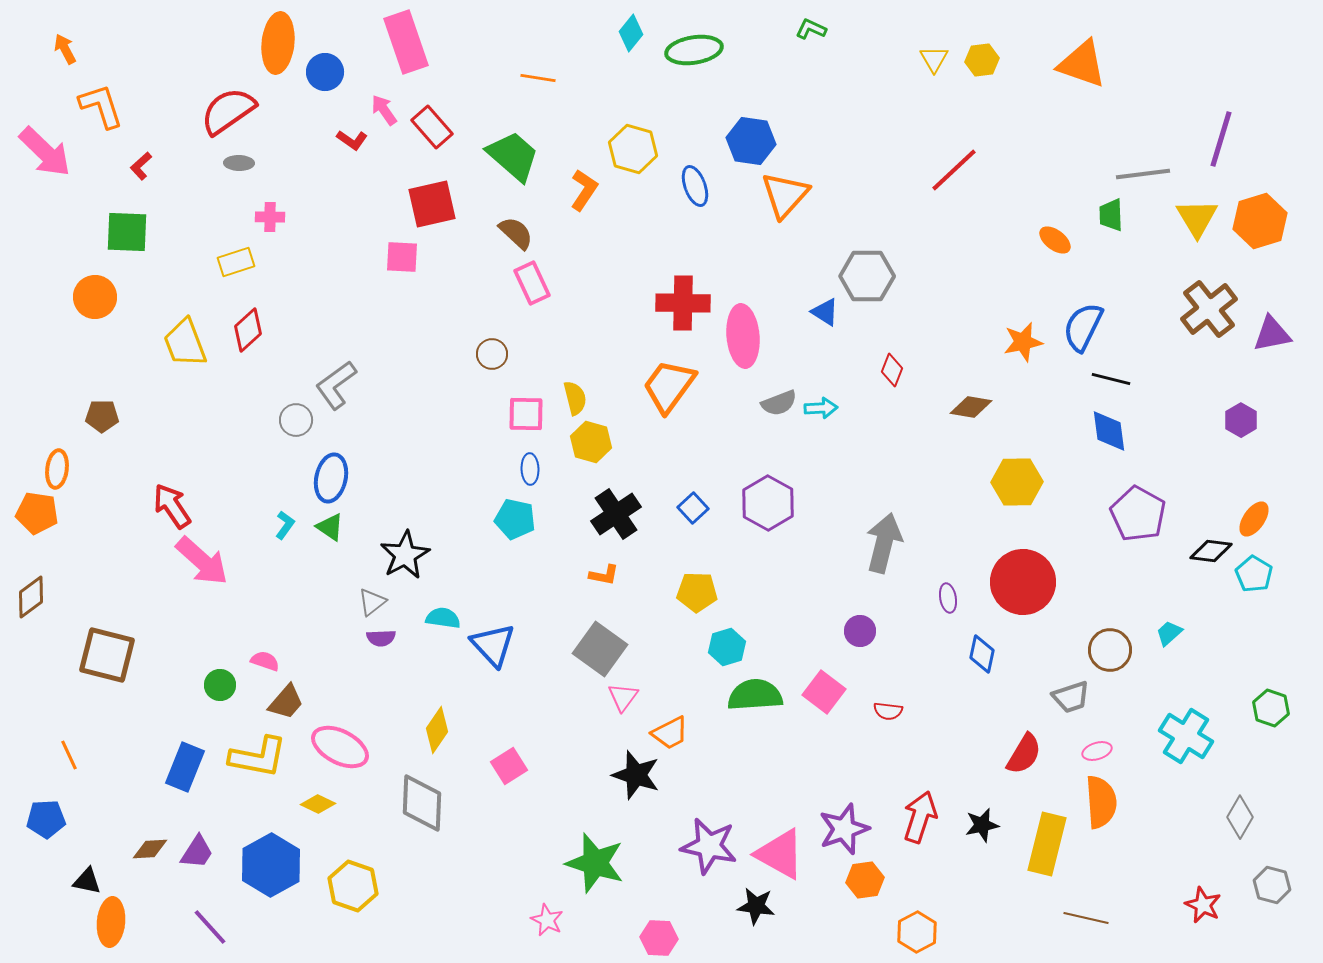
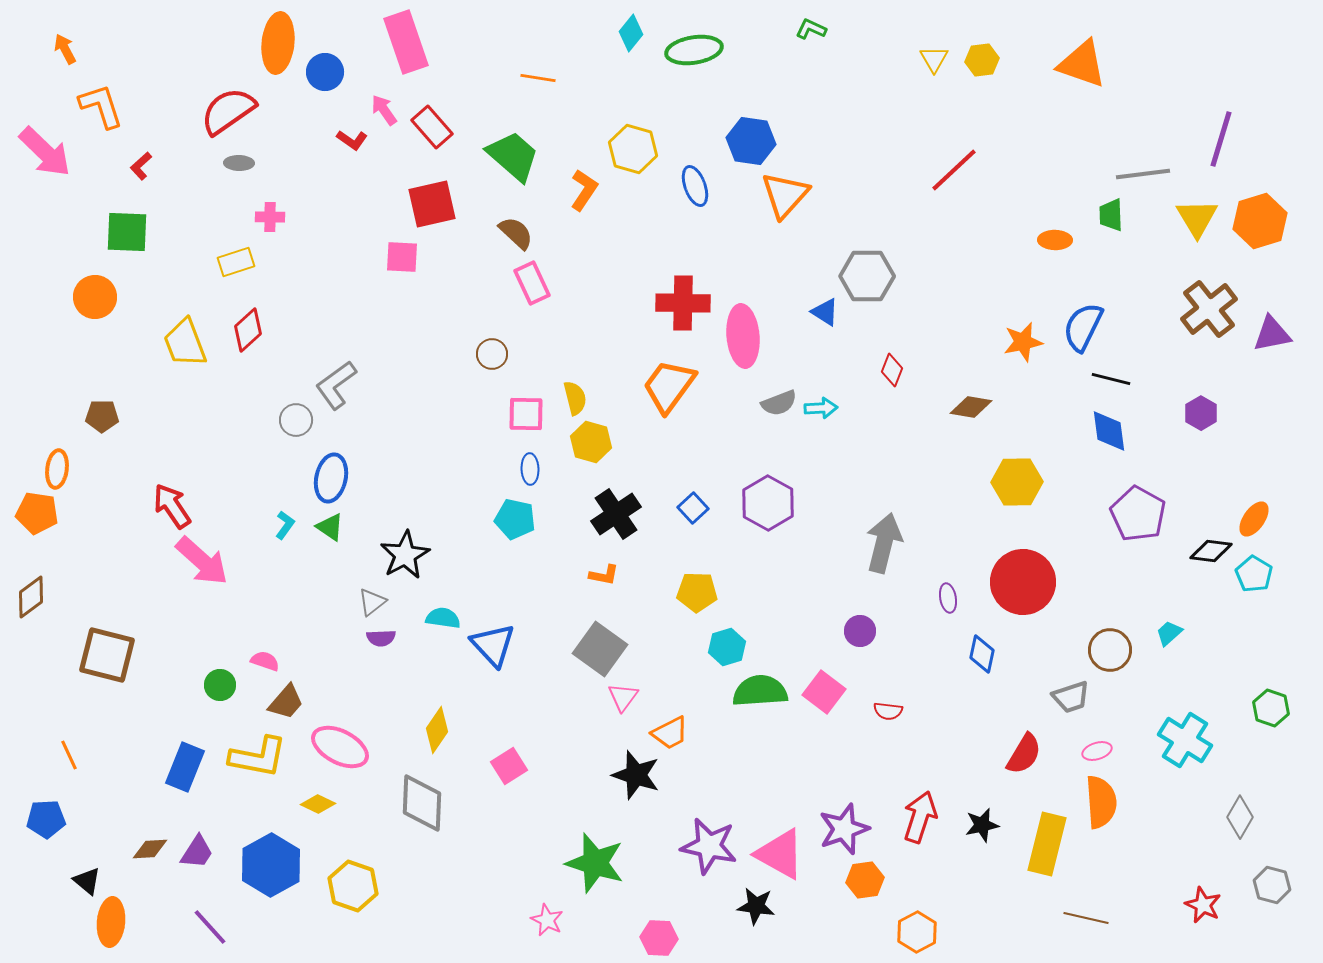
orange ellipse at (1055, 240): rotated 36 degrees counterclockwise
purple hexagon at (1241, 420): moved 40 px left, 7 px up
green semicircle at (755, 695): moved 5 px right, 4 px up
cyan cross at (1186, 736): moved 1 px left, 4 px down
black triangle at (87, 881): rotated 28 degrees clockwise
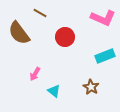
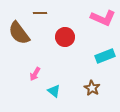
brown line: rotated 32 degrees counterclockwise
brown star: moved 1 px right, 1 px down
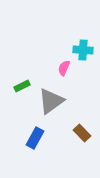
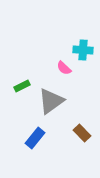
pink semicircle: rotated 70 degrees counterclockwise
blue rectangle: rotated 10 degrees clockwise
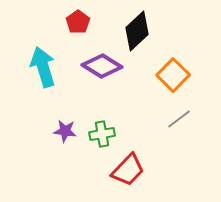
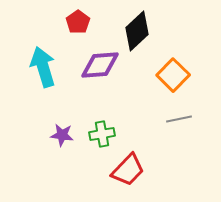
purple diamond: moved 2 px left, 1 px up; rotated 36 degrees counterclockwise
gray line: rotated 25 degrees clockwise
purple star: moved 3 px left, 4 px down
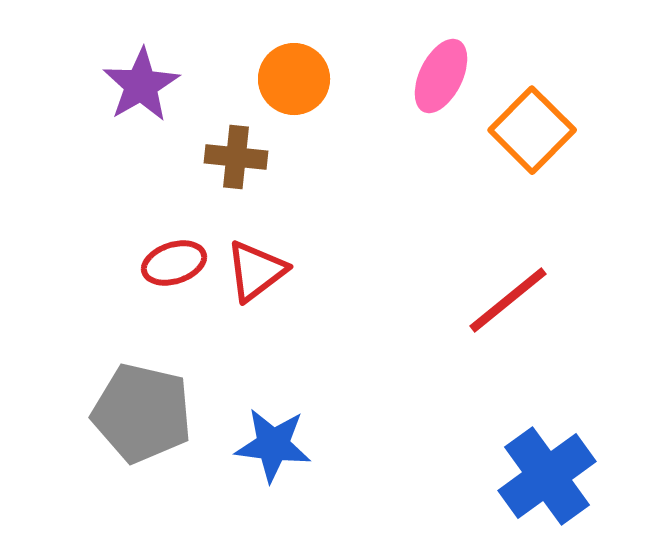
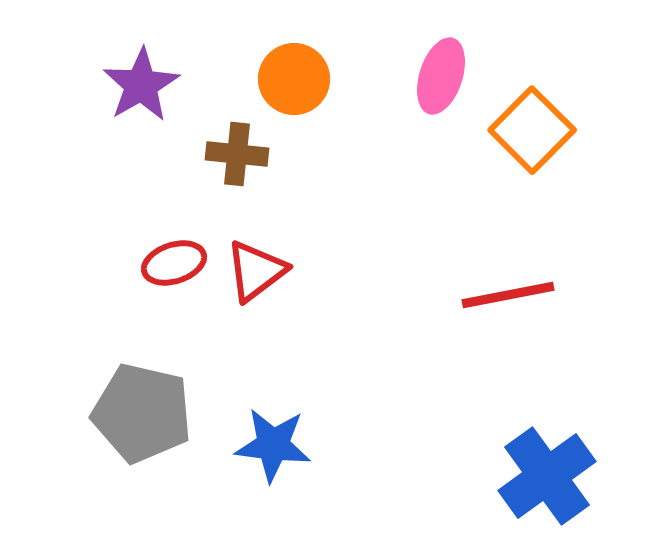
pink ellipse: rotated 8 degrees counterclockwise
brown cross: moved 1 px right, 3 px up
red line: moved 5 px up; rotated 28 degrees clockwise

■ What you have to do
Because only the text is wanted, copy each record above precisely and omit its pictures.

■ Exercise solution
orange ellipse at (1055, 240): rotated 36 degrees counterclockwise
purple hexagon at (1241, 420): moved 40 px left, 7 px up
green semicircle at (755, 695): moved 5 px right, 4 px up
cyan cross at (1186, 736): moved 1 px left, 4 px down
black triangle at (87, 881): rotated 28 degrees clockwise
brown line: rotated 32 degrees counterclockwise
brown star: moved 1 px right, 1 px down
pink semicircle: rotated 70 degrees counterclockwise
blue rectangle: rotated 10 degrees clockwise
purple diamond: moved 2 px left, 1 px up; rotated 36 degrees counterclockwise
gray line: rotated 25 degrees clockwise
purple star: moved 3 px left, 4 px down
pink ellipse: rotated 8 degrees counterclockwise
brown cross: moved 1 px right, 3 px up
red line: moved 5 px up; rotated 28 degrees clockwise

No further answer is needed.